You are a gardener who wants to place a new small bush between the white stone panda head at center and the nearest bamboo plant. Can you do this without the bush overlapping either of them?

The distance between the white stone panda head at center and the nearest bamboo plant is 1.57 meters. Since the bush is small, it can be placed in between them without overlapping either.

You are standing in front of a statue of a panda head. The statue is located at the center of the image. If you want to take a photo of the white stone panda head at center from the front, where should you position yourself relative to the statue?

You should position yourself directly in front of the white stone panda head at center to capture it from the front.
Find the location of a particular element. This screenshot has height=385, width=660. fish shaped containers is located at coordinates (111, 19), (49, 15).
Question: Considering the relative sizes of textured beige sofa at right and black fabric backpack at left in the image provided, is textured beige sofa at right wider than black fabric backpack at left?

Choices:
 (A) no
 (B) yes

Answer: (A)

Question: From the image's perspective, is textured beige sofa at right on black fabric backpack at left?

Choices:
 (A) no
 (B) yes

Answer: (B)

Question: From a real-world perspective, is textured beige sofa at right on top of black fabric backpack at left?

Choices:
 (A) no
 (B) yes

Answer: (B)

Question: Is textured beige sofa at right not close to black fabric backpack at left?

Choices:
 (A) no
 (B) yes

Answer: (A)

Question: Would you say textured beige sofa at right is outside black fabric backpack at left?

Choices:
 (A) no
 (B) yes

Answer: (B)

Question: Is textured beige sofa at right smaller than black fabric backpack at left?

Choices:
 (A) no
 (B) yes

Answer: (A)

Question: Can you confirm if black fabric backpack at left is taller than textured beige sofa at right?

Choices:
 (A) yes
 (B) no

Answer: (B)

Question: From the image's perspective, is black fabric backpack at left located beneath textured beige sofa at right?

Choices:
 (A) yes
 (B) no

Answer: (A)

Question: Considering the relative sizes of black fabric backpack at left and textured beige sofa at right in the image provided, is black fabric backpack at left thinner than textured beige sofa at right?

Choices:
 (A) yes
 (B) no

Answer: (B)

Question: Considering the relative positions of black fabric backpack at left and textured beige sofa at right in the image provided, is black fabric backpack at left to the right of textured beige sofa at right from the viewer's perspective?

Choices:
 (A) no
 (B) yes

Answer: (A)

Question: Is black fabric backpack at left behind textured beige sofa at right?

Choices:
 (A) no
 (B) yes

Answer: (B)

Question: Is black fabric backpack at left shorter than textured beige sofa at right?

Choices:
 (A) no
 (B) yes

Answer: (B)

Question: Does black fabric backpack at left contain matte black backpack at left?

▶ [Exercise instructions] Pull together every line in the material above that contains the word "located", and copy each of those lines out in full. Case counts when matching.

▶ [The answer]
You are standing in front of a statue of a panda head. The statue is located at the center of the image. If you want to take a photo of the white stone panda head at center from the front, where should you position yourself relative to the statue?
Find the location of a particular element. This screenshot has height=385, width=660. fish shaped containers is located at coordinates (111, 19), (49, 15).
Question: From the image's perspective, is black fabric backpack at left located beneath textured beige sofa at right?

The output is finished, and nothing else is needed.